**Problem statement:**
Copy the listing as it is written, and leave each picture out.

*** Opening Records for the exercise ***

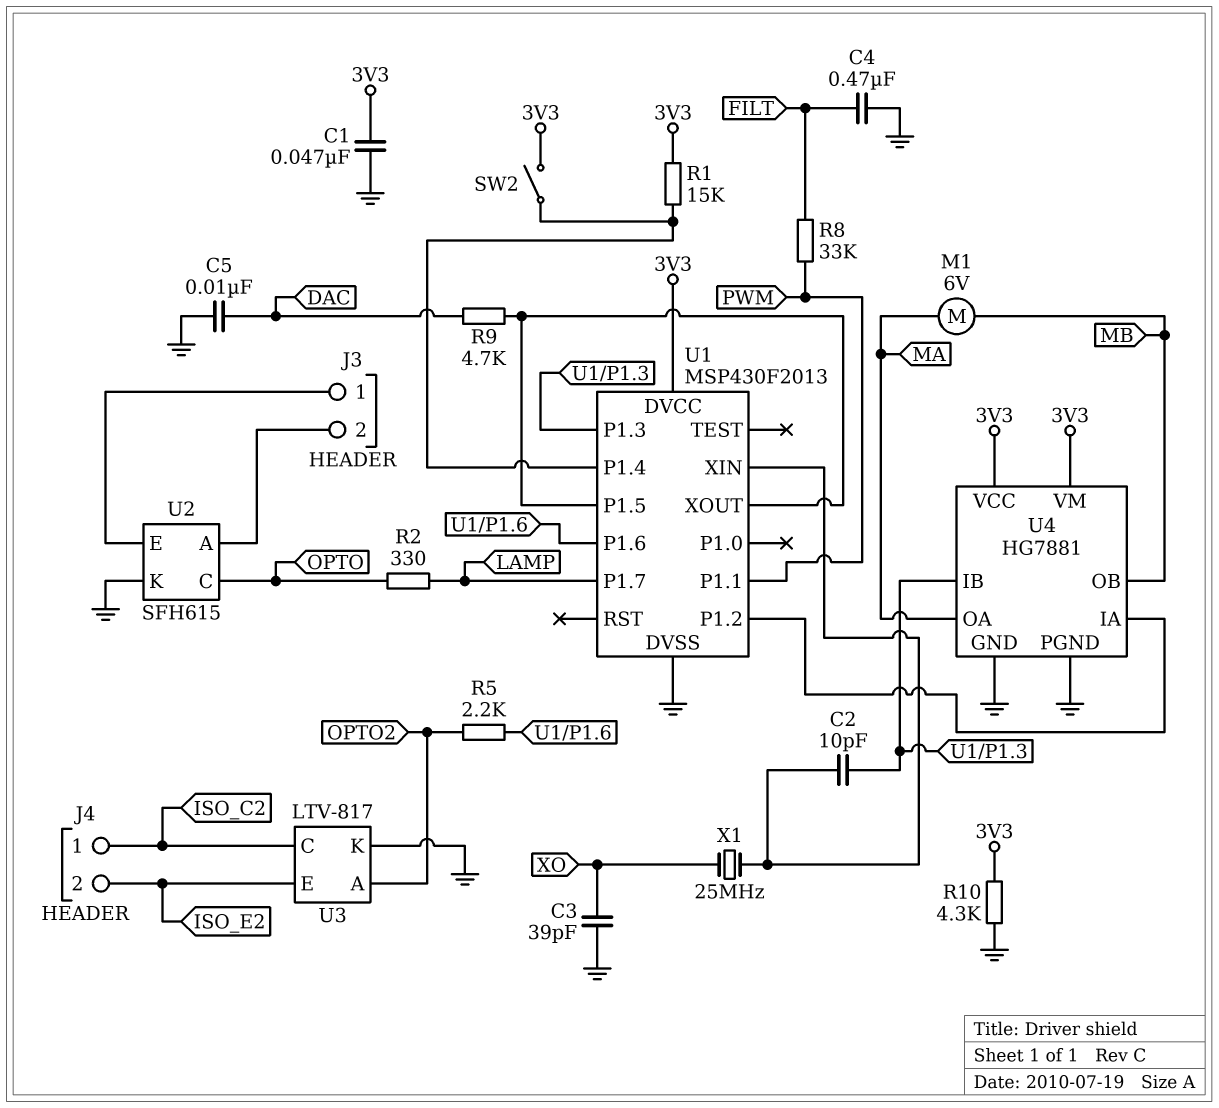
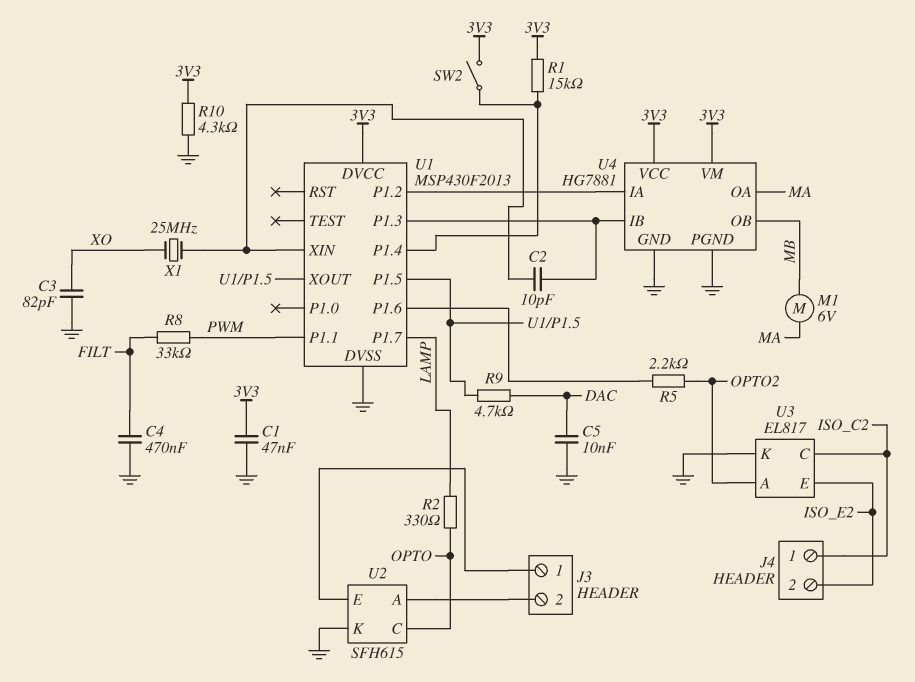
C3: 39pF (GND, XO) -> 82pF (GND, XO)
U3: LTV-817 -> EL817

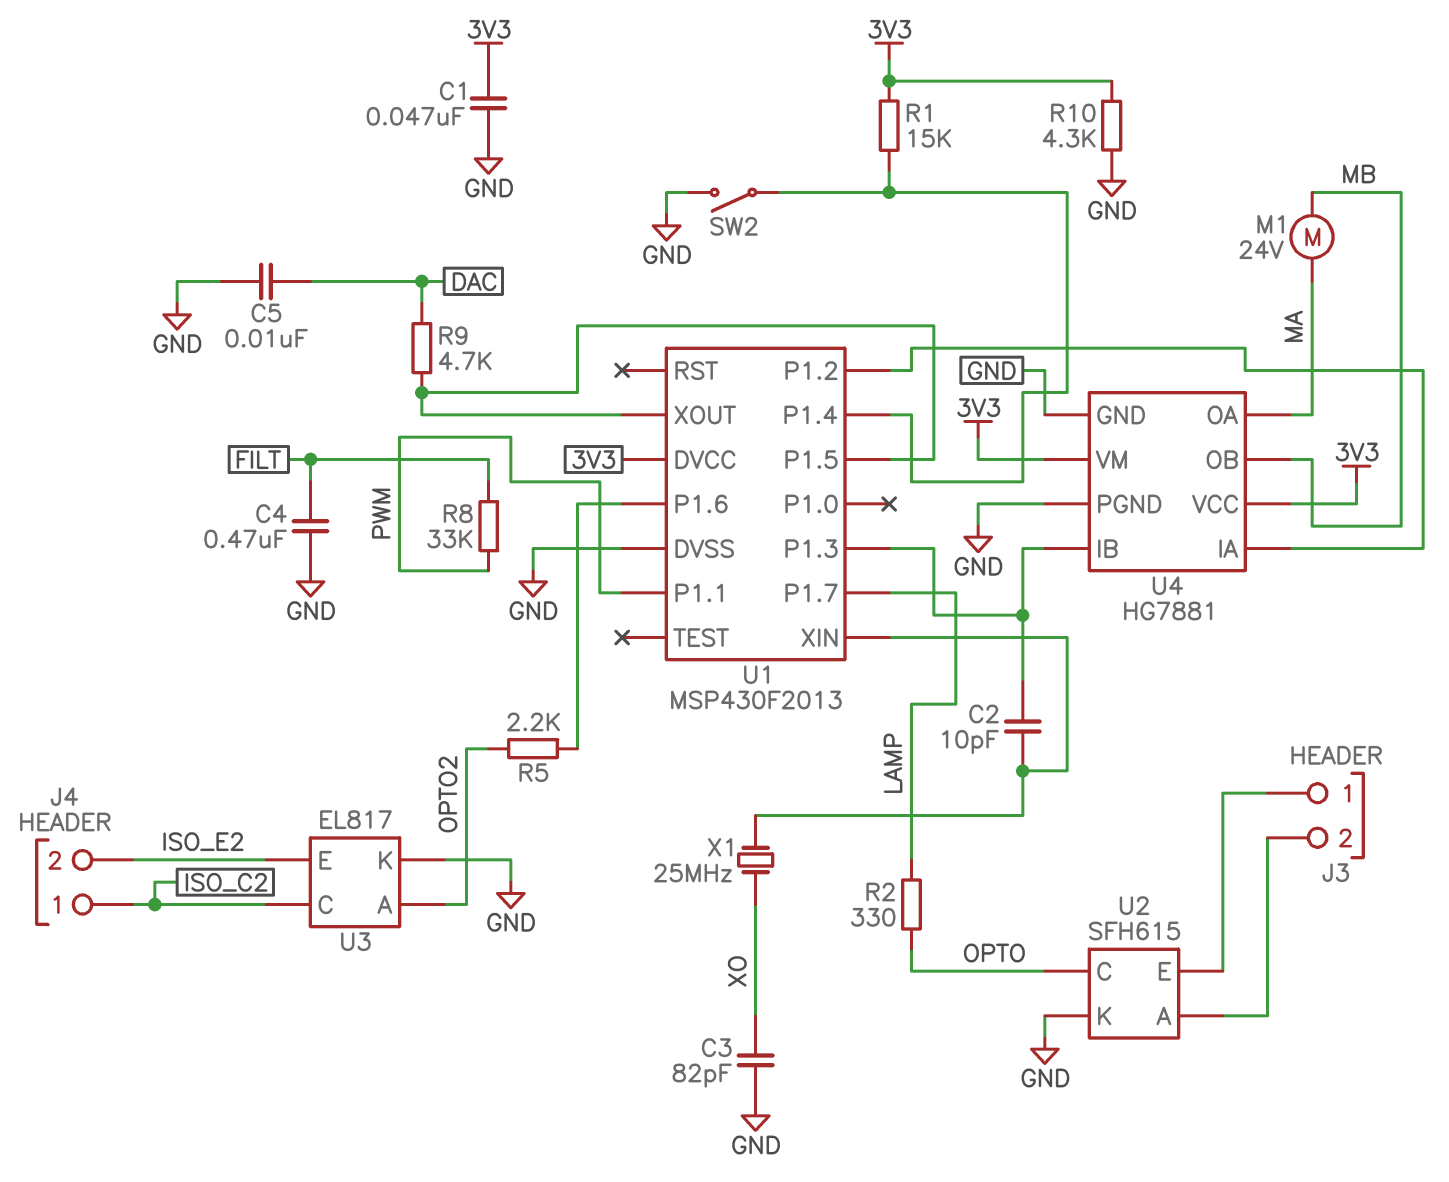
M1: motor 6V (MA, MB) -> motor 24V (MA, MB)
SW2: switch (3V3, U1/P1.4) -> switch (GND, U1/P1.4)

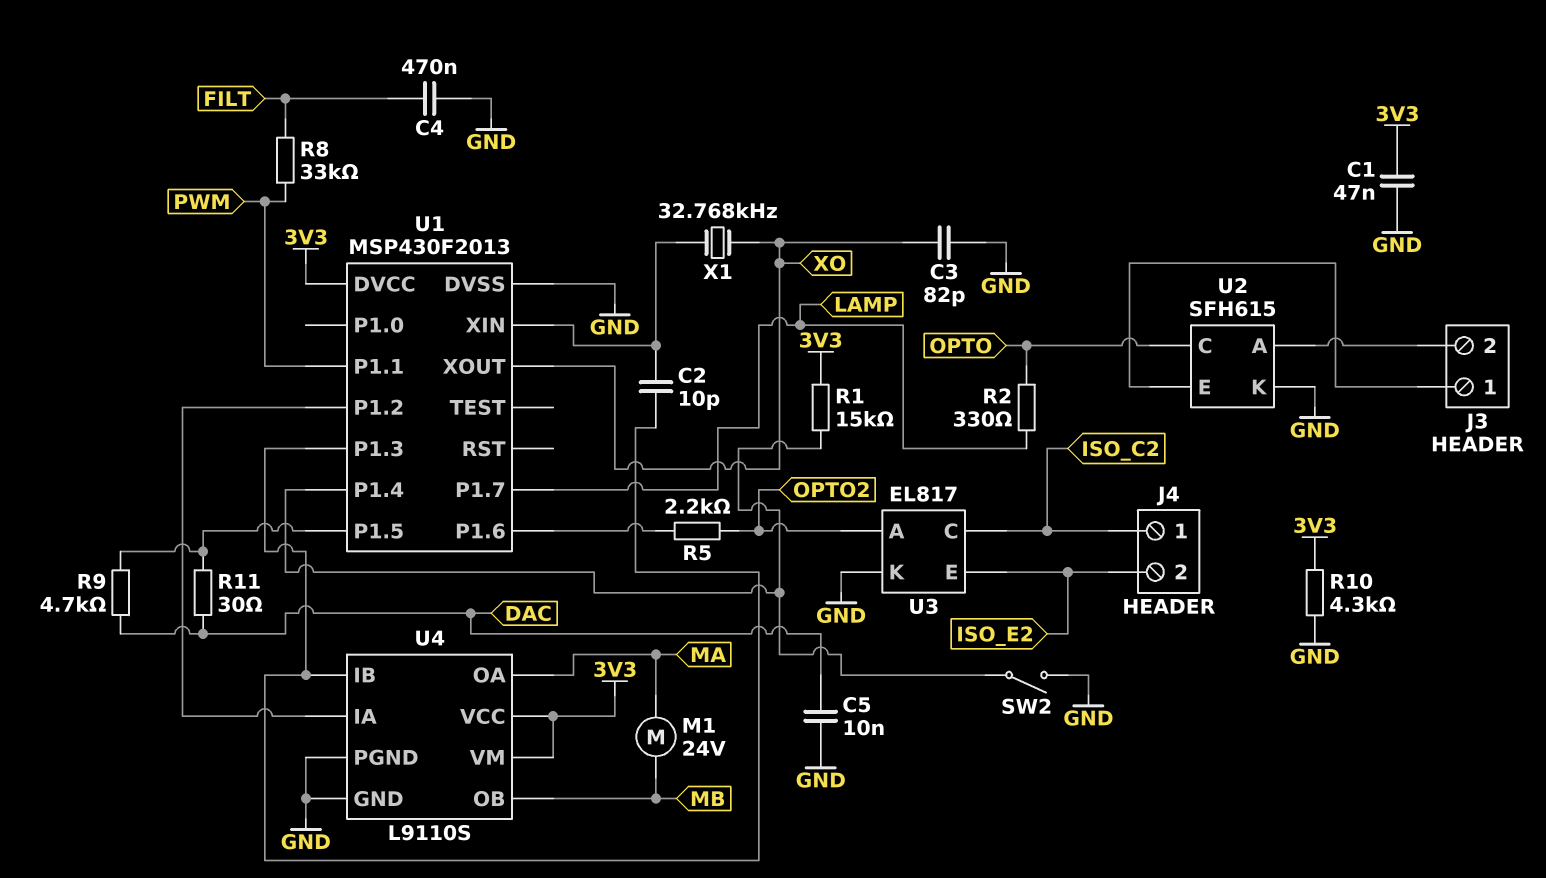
R11: none -> 30 (DAC, U1/P1.5)
U1 pin XOUT: U1/P1.5 -> XO
U4: HG7881 -> L9110S
X1: 25MHz (U1/XIN, XO) -> 32.768kHz (U1/XIN, XO)

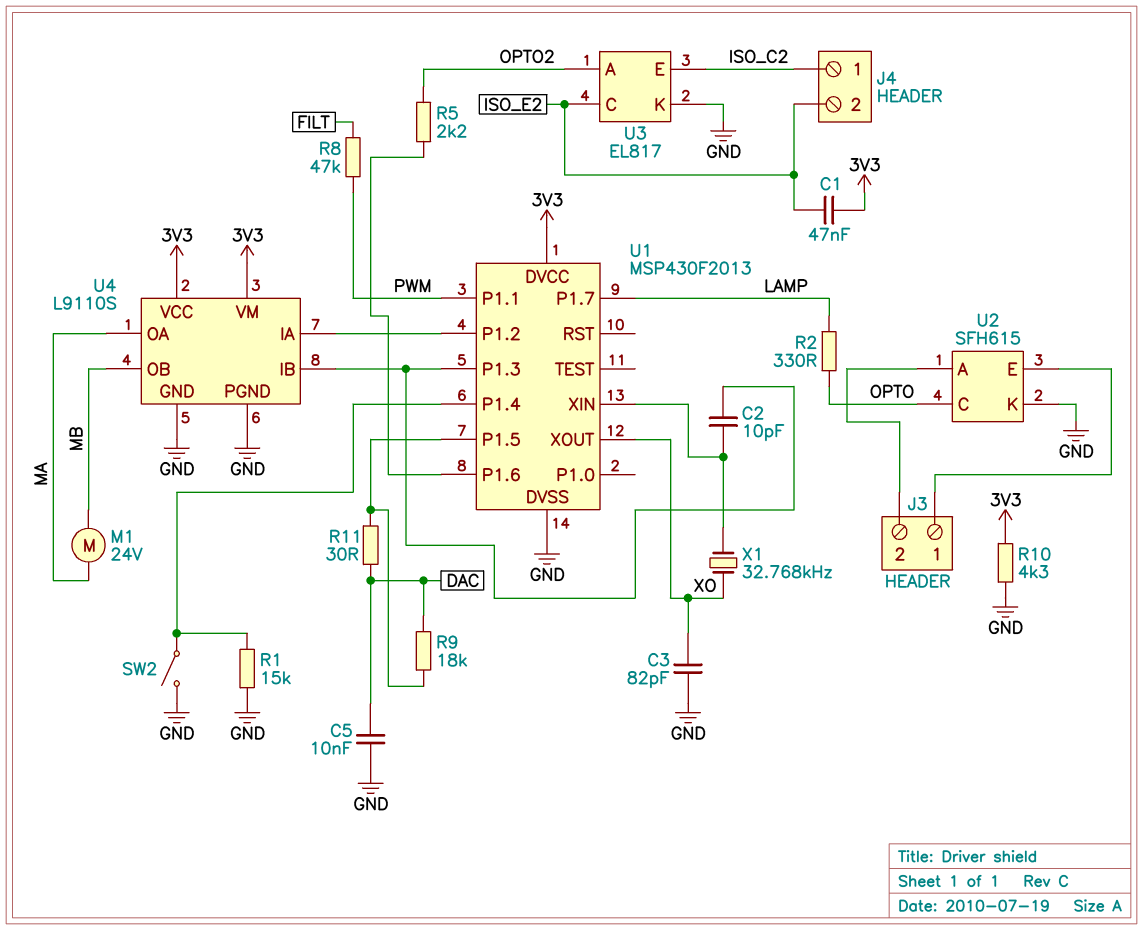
C1: 47nF (3V3, GND) -> 47nF (3V3, ISO_E2)
C4: 470nF (FILT, GND) -> none
R1: 15k (3V3, U1/P1.4) -> 15k (GND, U1/P1.4)
R8: 33k (FILT, PWM) -> 47k (FILT, PWM)
R9: 4.7k (DAC, U1/P1.5) -> 18k (DAC, U1/P1.5)
U3 pin C: ISO_C2 -> ISO_E2
U3 pin E: ISO_E2 -> ISO_C2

*** Closing Records for the exercise ***

**Worked solution:**
C3: 39pF (GND, XO) -> 82pF (GND, XO)
U3: LTV-817 -> EL817

M1: motor 6V (MA, MB) -> motor 24V (MA, MB)
SW2: switch (3V3, U1/P1.4) -> switch (GND, U1/P1.4)

R11: none -> 30 (DAC, U1/P1.5)
U1 pin XOUT: U1/P1.5 -> XO
U4: HG7881 -> L9110S
X1: 25MHz (U1/XIN, XO) -> 32.768kHz (U1/XIN, XO)

C1: 47nF (3V3, GND) -> 47nF (3V3, ISO_E2)
C4: 470nF (FILT, GND) -> none
R1: 15k (3V3, U1/P1.4) -> 15k (GND, U1/P1.4)
R8: 33k (FILT, PWM) -> 47k (FILT, PWM)
R9: 4.7k (DAC, U1/P1.5) -> 18k (DAC, U1/P1.5)
U3 pin C: ISO_C2 -> ISO_E2
U3 pin E: ISO_E2 -> ISO_C2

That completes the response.